# EXERCISE OBJECTIVE
Output exactly the line containing "(201, 313) = (296, 345): turquoise" and each line after it through the last line of the records, and nothing else.

(Object change descriptions)
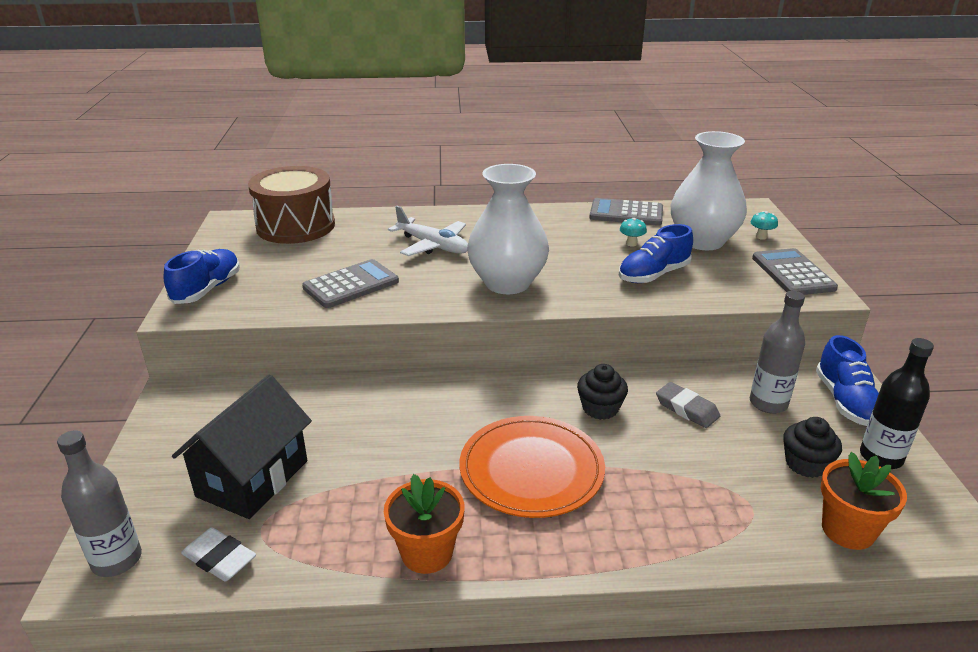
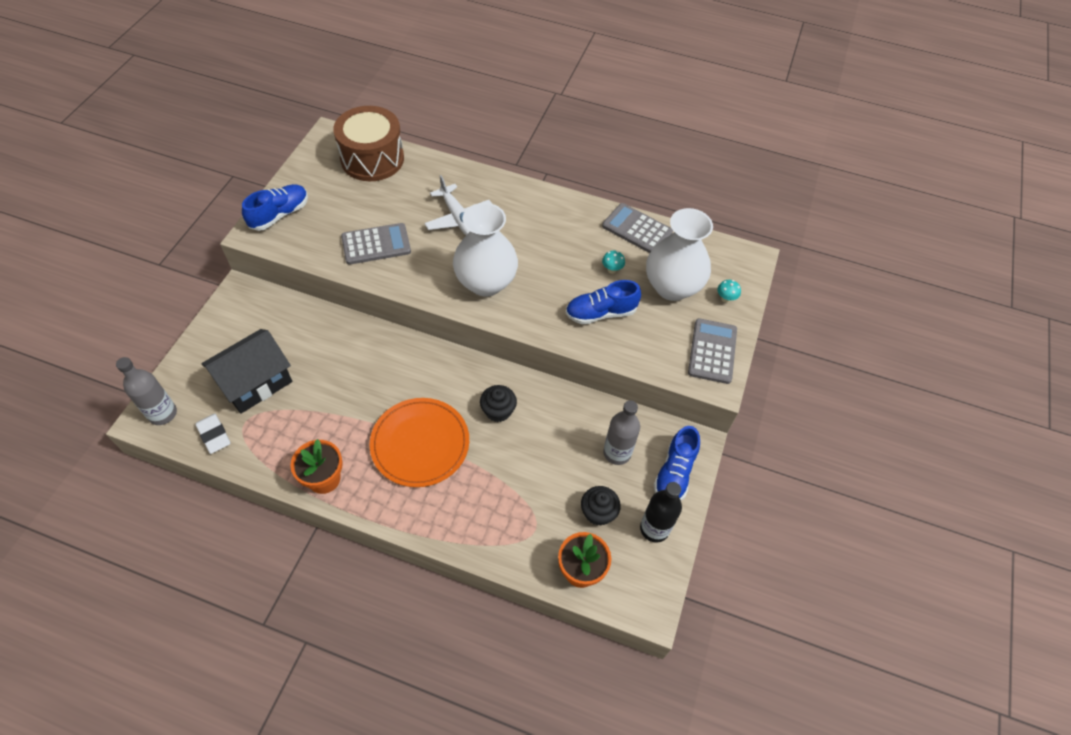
camera: 20 degrees right, 25 degrees up
(686, 409) = (556, 435): grey eraser -> none

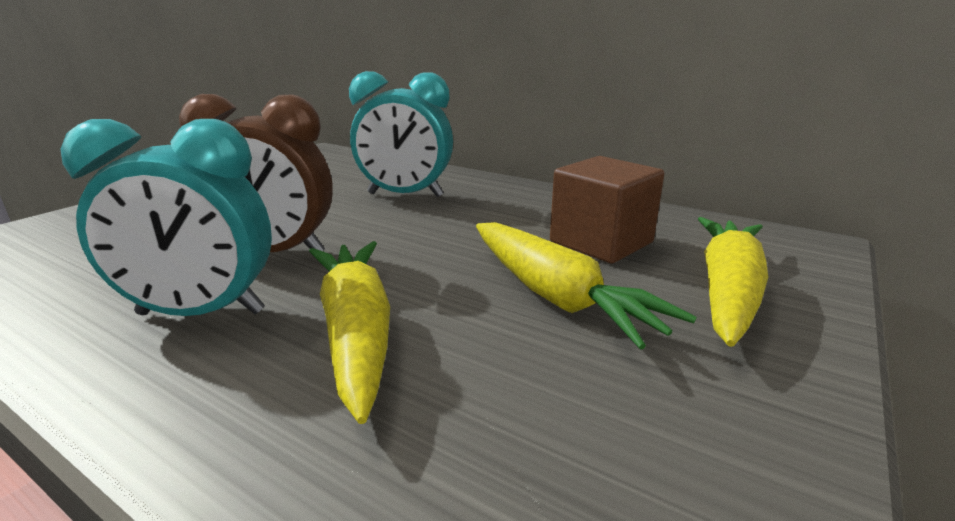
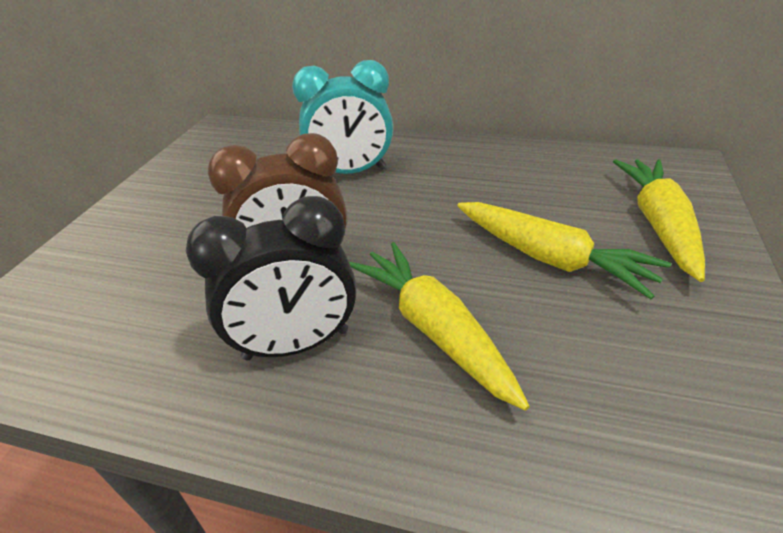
camera: 15 degrees left, 15 degrees up
(201, 313) = (296, 345): turquoise clock -> black clock
(601, 242) = (546, 194): brown cube -> none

# TASK SOLUTION
(201, 313) = (296, 345): turquoise clock -> black clock
(601, 242) = (546, 194): brown cube -> none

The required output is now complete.